● **Brief**: Determine how many lines in the entries below contain "RADIO", and output that number alone.

Dataset items
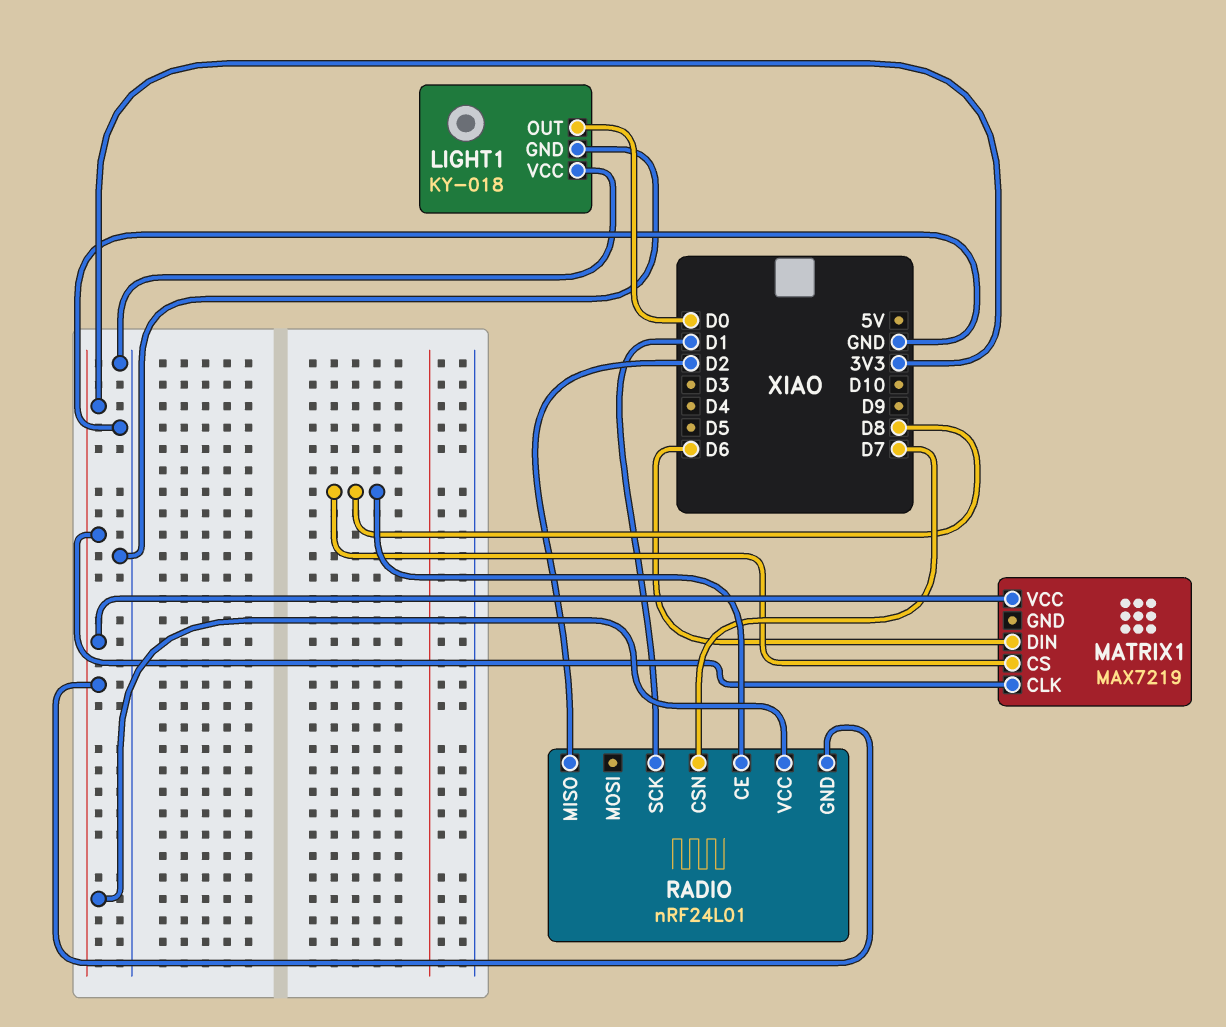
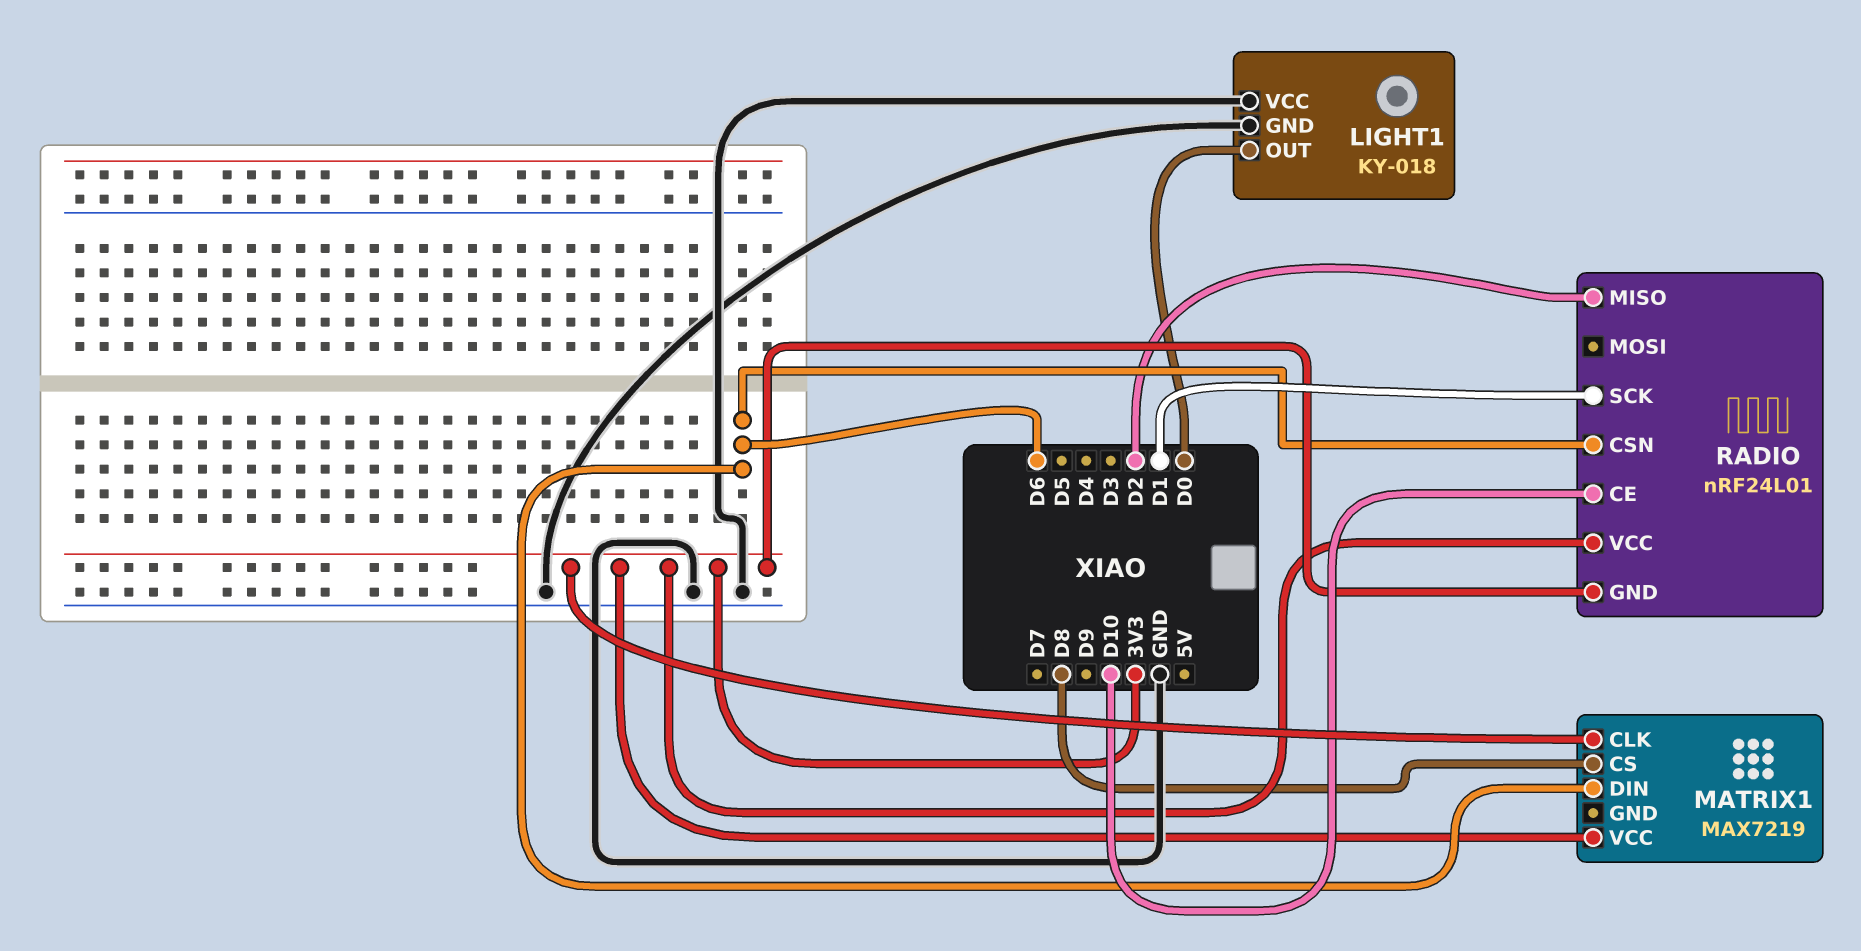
RADIO pin CE: D8 -> D10
RADIO pin CSN: D7 -> D6

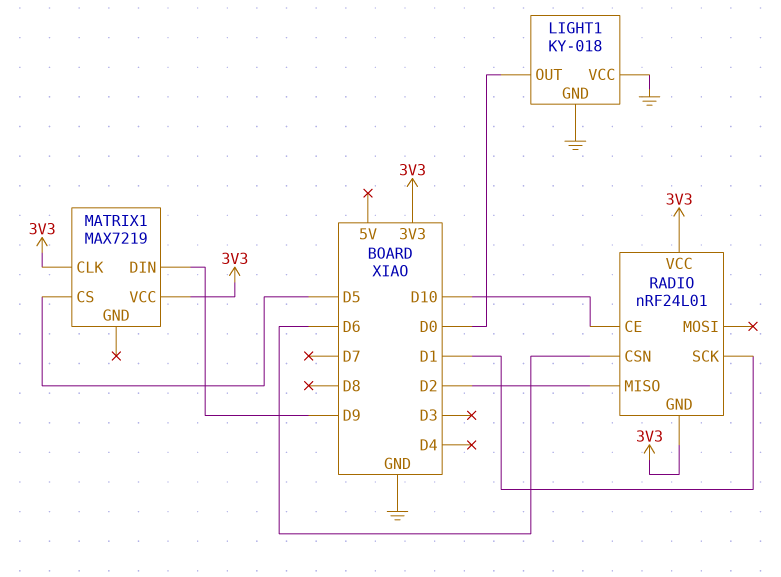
MATRIX1 pin CS: D8 -> D5
MATRIX1 pin DIN: D6 -> D9

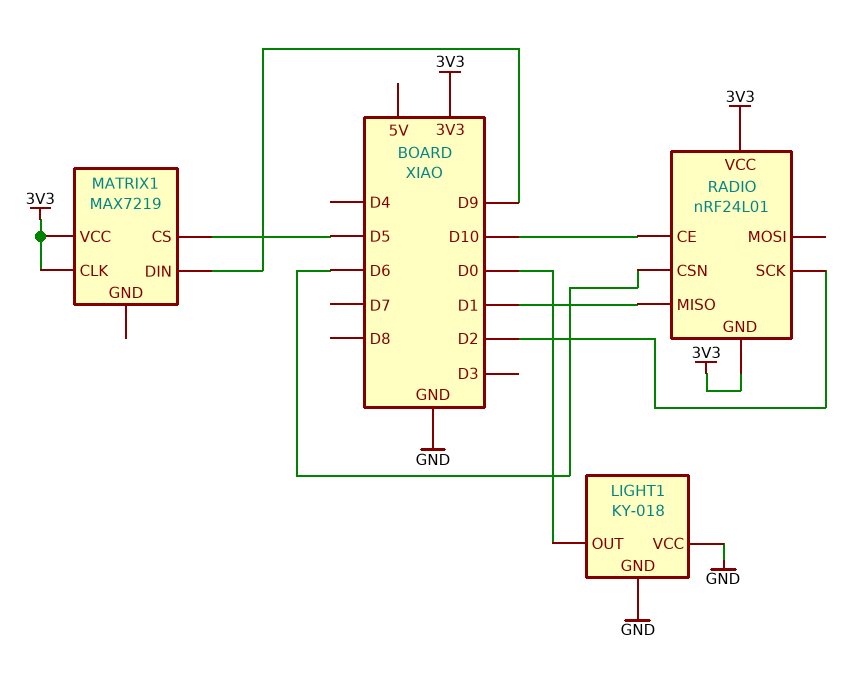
RADIO pin MISO: D2 -> D1
RADIO pin SCK: D1 -> D2

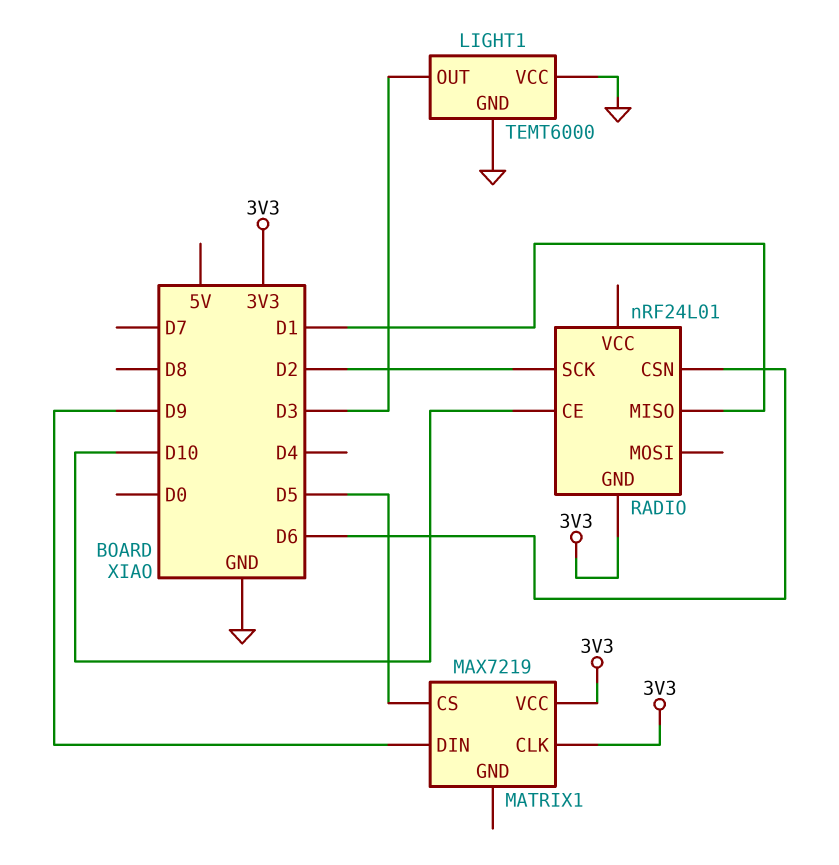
LIGHT1: KY-018 -> TEMT6000
LIGHT1 pin OUT: D0 -> D3
RADIO pin VCC: 3V3 -> none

● **Solution**: 5